• **Short exercise**:
Swap "moved" for "shifted" in the material below, beginning at the line that has "cyan line: moved 8 px right, 4 px up" and stopping after the line that has "green circle: moved 2 px right", with everything else unchanged. Write out only those lines and omit the pictures.

• **Available records**:

--------------------------------

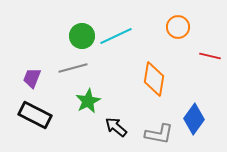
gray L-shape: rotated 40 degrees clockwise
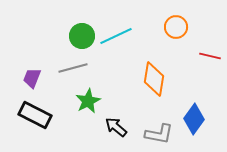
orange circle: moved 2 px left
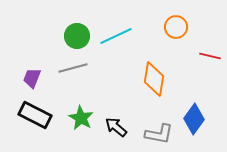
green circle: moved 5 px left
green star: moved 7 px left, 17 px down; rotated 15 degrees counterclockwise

--------------------------------

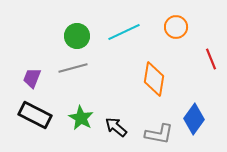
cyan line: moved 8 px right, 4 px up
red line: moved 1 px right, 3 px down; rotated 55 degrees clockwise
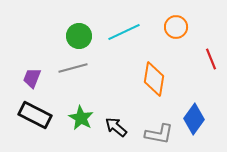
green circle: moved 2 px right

--------------------------------

• **Full response**:
cyan line: shifted 8 px right, 4 px up
red line: shifted 1 px right, 3 px down; rotated 55 degrees clockwise
green circle: shifted 2 px right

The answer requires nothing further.